▸ **Information supplied**
--
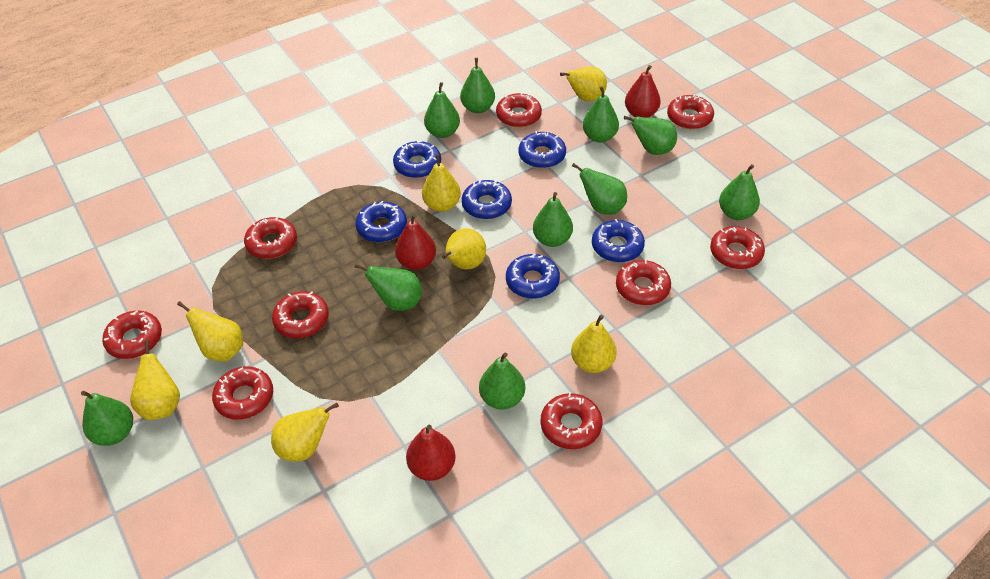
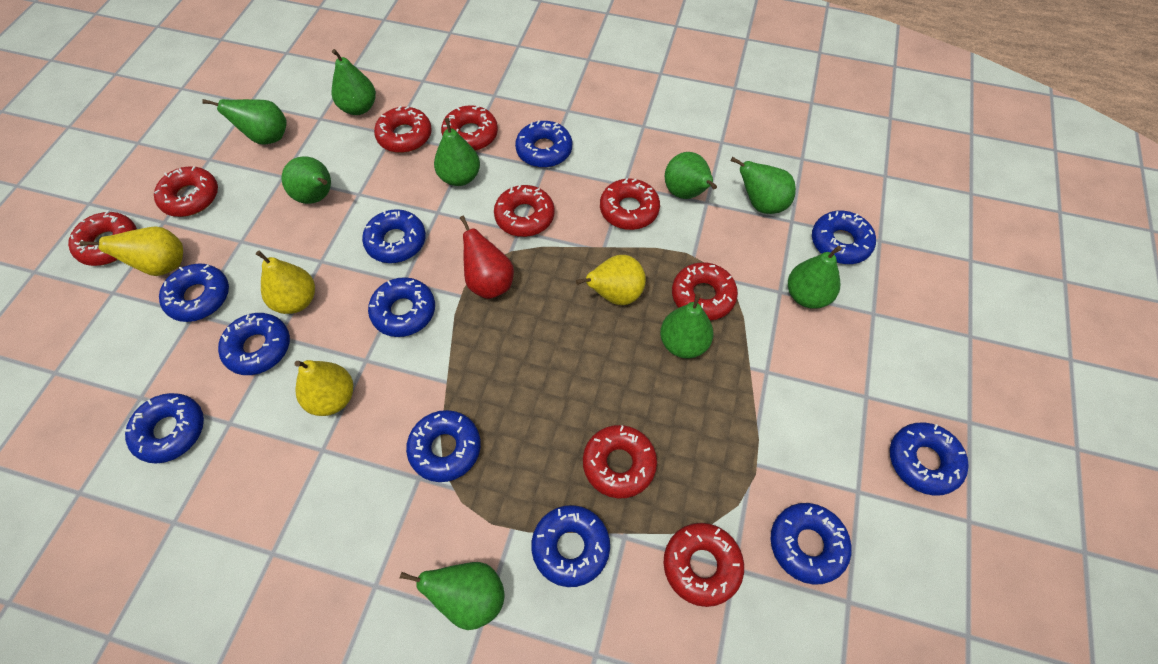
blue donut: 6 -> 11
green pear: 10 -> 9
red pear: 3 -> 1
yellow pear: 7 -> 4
--
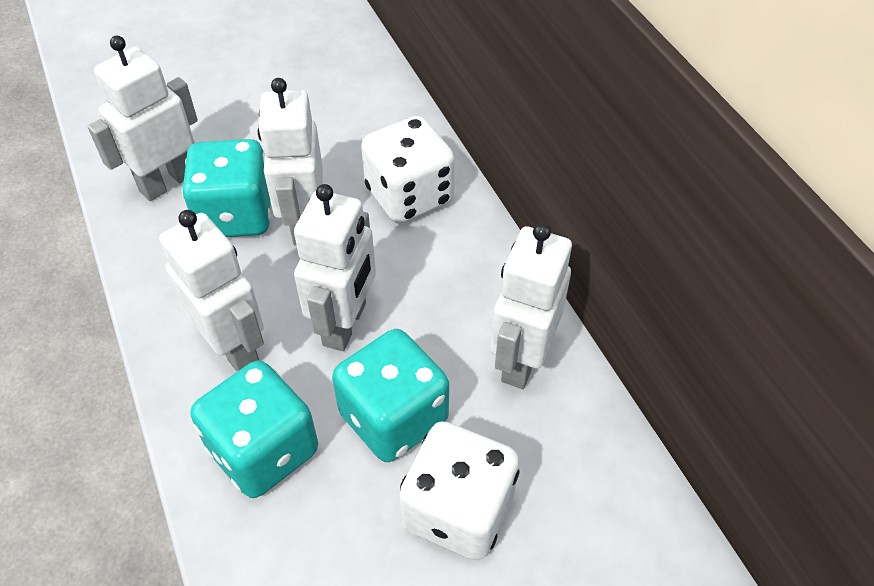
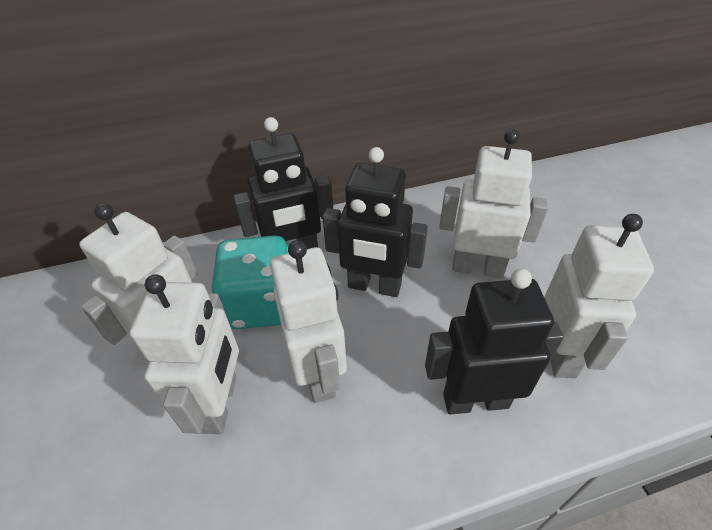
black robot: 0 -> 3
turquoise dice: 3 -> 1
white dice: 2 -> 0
--
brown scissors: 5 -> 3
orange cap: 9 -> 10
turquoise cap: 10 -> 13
--
▸ **Activity**
A single integer is the expected output: the number of lines in the data that include the word "turquoise".

▸ **Reply**
2